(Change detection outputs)

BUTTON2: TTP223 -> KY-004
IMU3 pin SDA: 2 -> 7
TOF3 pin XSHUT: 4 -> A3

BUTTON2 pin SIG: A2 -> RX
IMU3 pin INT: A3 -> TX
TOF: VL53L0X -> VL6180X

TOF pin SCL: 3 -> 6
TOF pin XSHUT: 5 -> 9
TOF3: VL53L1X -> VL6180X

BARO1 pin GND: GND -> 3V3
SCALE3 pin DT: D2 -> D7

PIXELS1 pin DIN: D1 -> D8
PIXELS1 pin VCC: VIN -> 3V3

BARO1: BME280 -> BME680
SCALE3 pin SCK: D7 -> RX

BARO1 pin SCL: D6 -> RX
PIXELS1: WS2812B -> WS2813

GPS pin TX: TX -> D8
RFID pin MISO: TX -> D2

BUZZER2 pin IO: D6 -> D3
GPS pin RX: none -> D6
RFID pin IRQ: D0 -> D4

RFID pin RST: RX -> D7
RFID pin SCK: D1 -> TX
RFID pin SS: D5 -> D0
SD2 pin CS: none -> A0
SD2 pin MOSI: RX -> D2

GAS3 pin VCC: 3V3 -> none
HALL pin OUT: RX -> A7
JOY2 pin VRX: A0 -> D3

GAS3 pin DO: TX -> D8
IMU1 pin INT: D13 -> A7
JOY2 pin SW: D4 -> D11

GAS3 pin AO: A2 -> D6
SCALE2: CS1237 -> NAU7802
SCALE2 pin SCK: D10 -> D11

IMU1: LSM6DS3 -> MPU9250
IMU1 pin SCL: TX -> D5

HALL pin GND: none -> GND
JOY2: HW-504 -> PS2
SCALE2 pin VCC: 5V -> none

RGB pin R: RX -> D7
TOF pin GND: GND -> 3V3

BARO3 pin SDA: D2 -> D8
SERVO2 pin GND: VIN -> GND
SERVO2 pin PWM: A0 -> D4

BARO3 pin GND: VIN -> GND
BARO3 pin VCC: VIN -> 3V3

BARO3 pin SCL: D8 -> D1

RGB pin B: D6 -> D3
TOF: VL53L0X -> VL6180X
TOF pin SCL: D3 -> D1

**Your objective:** Please restate the records in full, word for word.

**Finished task:**
BUTTON2: TTP223 -> KY-004
IMU3 pin SDA: 2 -> 7
TOF3 pin XSHUT: 4 -> A3

BUTTON2 pin SIG: A2 -> RX
IMU3 pin INT: A3 -> TX
TOF: VL53L0X -> VL6180X

TOF pin SCL: 3 -> 6
TOF pin XSHUT: 5 -> 9
TOF3: VL53L1X -> VL6180X

BARO1 pin GND: GND -> 3V3
SCALE3 pin DT: D2 -> D7

PIXELS1 pin DIN: D1 -> D8
PIXELS1 pin VCC: VIN -> 3V3

BARO1: BME280 -> BME680
SCALE3 pin SCK: D7 -> RX

BARO1 pin SCL: D6 -> RX
PIXELS1: WS2812B -> WS2813

GPS pin TX: TX -> D8
RFID pin MISO: TX -> D2

BUZZER2 pin IO: D6 -> D3
GPS pin RX: none -> D6
RFID pin IRQ: D0 -> D4

RFID pin RST: RX -> D7
RFID pin SCK: D1 -> TX
RFID pin SS: D5 -> D0
SD2 pin CS: none -> A0
SD2 pin MOSI: RX -> D2

GAS3 pin VCC: 3V3 -> none
HALL pin OUT: RX -> A7
JOY2 pin VRX: A0 -> D3

GAS3 pin DO: TX -> D8
IMU1 pin INT: D13 -> A7
JOY2 pin SW: D4 -> D11

GAS3 pin AO: A2 -> D6
SCALE2: CS1237 -> NAU7802
SCALE2 pin SCK: D10 -> D11

IMU1: LSM6DS3 -> MPU9250
IMU1 pin SCL: TX -> D5

HALL pin GND: none -> GND
JOY2: HW-504 -> PS2
SCALE2 pin VCC: 5V -> none

RGB pin R: RX -> D7
TOF pin GND: GND -> 3V3

BARO3 pin SDA: D2 -> D8
SERVO2 pin GND: VIN -> GND
SERVO2 pin PWM: A0 -> D4

BARO3 pin GND: VIN -> GND
BARO3 pin VCC: VIN -> 3V3

BARO3 pin SCL: D8 -> D1

RGB pin B: D6 -> D3
TOF: VL53L0X -> VL6180X
TOF pin SCL: D3 -> D1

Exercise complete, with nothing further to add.